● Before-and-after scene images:
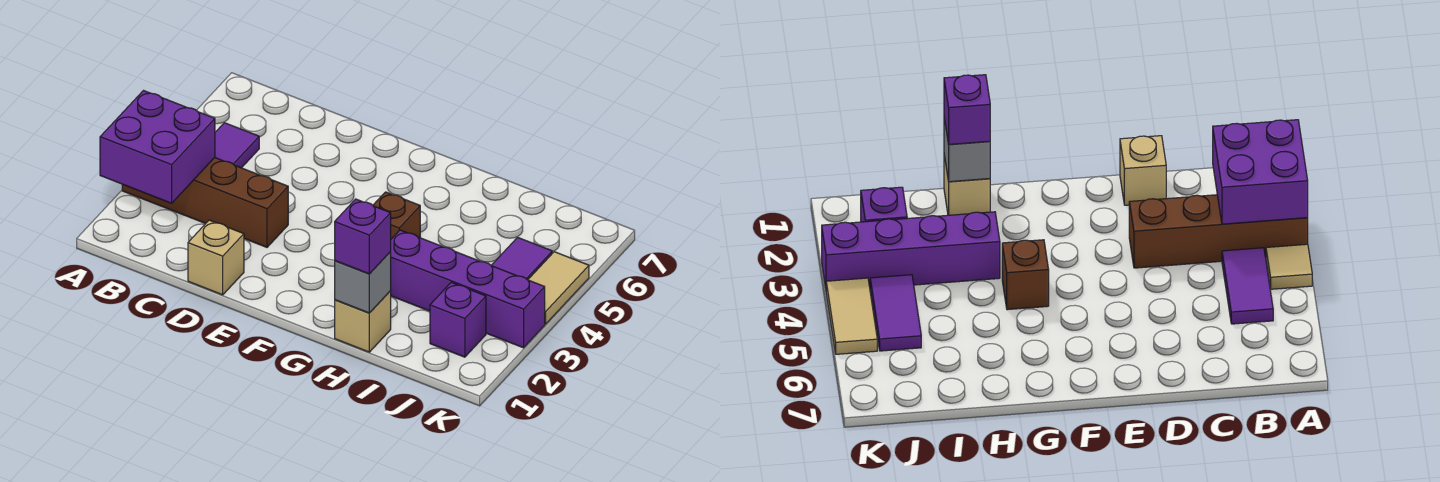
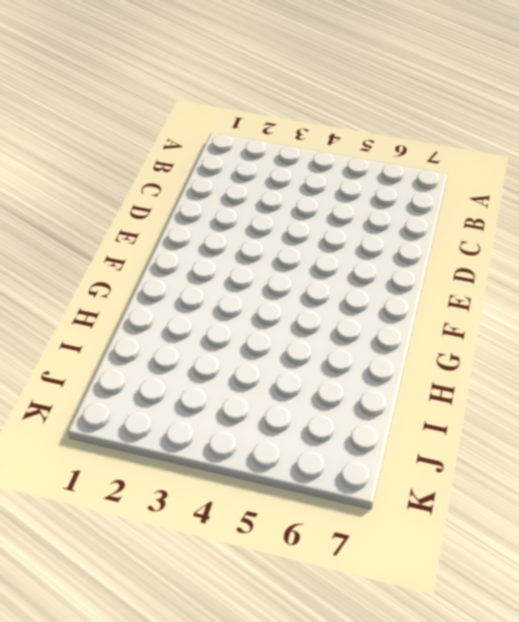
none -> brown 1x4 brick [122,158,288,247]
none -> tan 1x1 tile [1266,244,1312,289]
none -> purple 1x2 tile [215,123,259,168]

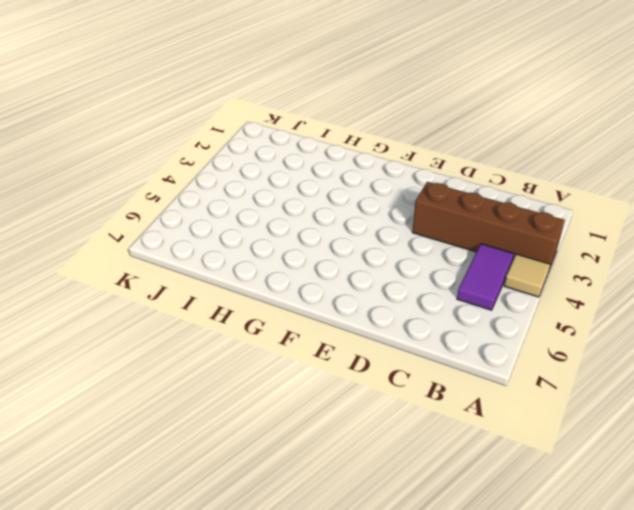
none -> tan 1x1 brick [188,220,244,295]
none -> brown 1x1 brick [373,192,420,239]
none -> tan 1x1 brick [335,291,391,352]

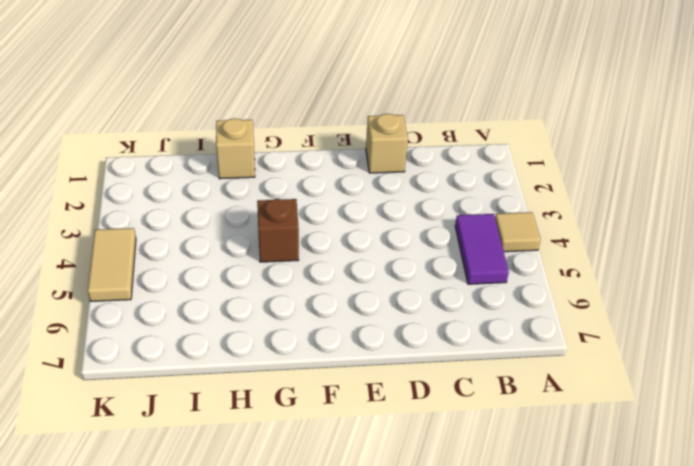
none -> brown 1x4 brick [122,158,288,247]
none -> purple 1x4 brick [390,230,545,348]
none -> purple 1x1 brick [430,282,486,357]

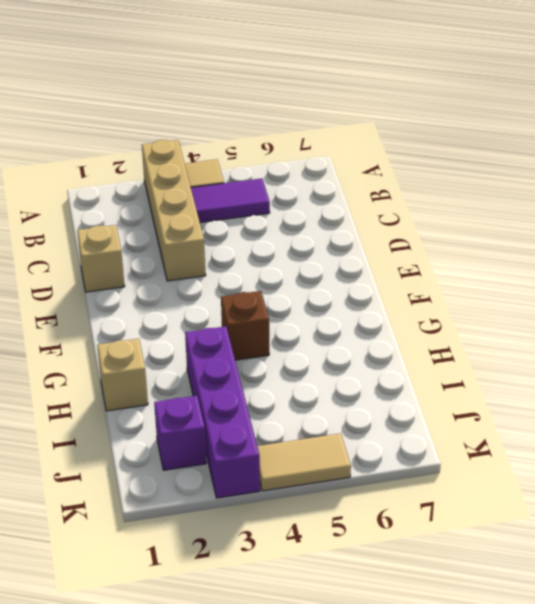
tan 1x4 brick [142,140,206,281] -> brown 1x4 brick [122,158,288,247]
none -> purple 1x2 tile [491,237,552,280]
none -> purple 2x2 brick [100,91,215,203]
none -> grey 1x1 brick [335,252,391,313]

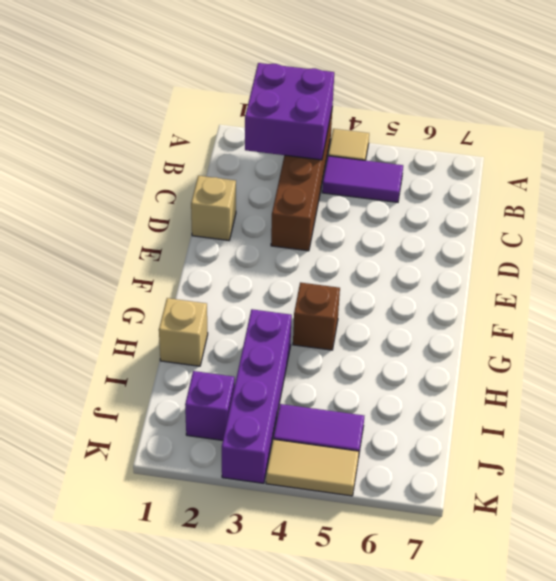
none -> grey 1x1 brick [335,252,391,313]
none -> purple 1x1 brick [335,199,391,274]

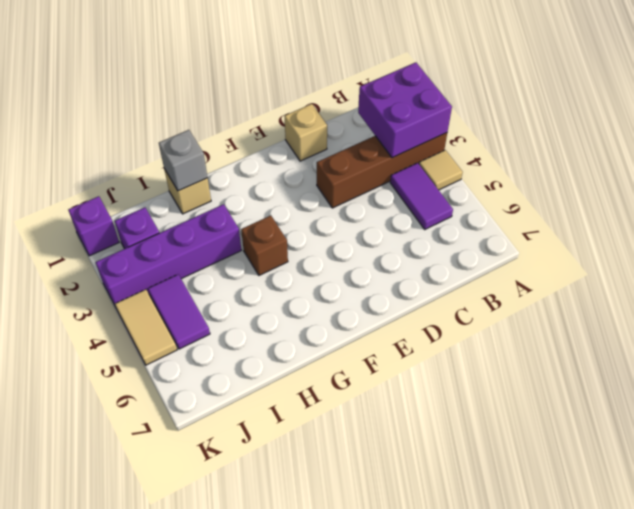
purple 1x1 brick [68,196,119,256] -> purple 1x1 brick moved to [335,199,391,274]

● WHAT IS REQUIRED: The records are to be retyped in full and exactly, with no image carried over.

● EXERCISE SOLUTION:
none -> brown 1x4 brick [122,158,288,247]
none -> tan 1x1 tile [1266,244,1312,289]
none -> purple 1x2 tile [215,123,259,168]

none -> tan 1x1 brick [188,220,244,295]
none -> brown 1x1 brick [373,192,420,239]
none -> tan 1x1 brick [335,291,391,352]

none -> brown 1x4 brick [122,158,288,247]
none -> purple 1x4 brick [390,230,545,348]
none -> purple 1x1 brick [430,282,486,357]

tan 1x4 brick [142,140,206,281] -> brown 1x4 brick [122,158,288,247]
none -> purple 1x2 tile [491,237,552,280]
none -> purple 2x2 brick [100,91,215,203]
none -> grey 1x1 brick [335,252,391,313]

none -> grey 1x1 brick [335,252,391,313]
none -> purple 1x1 brick [335,199,391,274]

purple 1x1 brick [68,196,119,256] -> purple 1x1 brick moved to [335,199,391,274]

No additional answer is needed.